### Extracted information

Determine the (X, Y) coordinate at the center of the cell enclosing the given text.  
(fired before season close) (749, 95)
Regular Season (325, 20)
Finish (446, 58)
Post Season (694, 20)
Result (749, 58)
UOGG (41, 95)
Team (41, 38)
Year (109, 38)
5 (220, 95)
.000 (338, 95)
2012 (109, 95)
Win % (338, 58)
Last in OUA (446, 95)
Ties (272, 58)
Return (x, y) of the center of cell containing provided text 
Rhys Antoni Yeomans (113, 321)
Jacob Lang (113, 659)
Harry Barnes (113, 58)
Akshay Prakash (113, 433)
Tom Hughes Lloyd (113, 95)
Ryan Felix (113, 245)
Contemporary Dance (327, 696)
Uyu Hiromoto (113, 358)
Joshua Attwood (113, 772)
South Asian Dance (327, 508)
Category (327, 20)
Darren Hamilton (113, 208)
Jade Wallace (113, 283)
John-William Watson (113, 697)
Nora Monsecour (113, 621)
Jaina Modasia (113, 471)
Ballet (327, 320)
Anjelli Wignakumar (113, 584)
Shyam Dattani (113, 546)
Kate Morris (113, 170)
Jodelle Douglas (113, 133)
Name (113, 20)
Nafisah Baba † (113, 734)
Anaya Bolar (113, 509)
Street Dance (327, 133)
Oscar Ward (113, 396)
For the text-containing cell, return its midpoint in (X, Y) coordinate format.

######

◆ Exercise aim:
Print every line of the material above verbatim, from the first line through the last.

◆ The result:
Determine the (X, Y) coordinate at the center of the cell enclosing the given text.  
(fired before season close) (749, 95)
Regular Season (325, 20)
Finish (446, 58)
Post Season (694, 20)
Result (749, 58)
UOGG (41, 95)
Team (41, 38)
Year (109, 38)
5 (220, 95)
.000 (338, 95)
2012 (109, 95)
Win % (338, 58)
Last in OUA (446, 95)
Ties (272, 58)
Return (x, y) of the center of cell containing provided text 
Rhys Antoni Yeomans (113, 321)
Jacob Lang (113, 659)
Harry Barnes (113, 58)
Akshay Prakash (113, 433)
Tom Hughes Lloyd (113, 95)
Ryan Felix (113, 245)
Contemporary Dance (327, 696)
Uyu Hiromoto (113, 358)
Joshua Attwood (113, 772)
South Asian Dance (327, 508)
Category (327, 20)
Darren Hamilton (113, 208)
Jade Wallace (113, 283)
John-William Watson (113, 697)
Nora Monsecour (113, 621)
Jaina Modasia (113, 471)
Ballet (327, 320)
Anjelli Wignakumar (113, 584)
Shyam Dattani (113, 546)
Kate Morris (113, 170)
Jodelle Douglas (113, 133)
Name (113, 20)
Nafisah Baba † (113, 734)
Anaya Bolar (113, 509)
Street Dance (327, 133)
Oscar Ward (113, 396)
For the text-containing cell, return its midpoint in (X, Y) coordinate format.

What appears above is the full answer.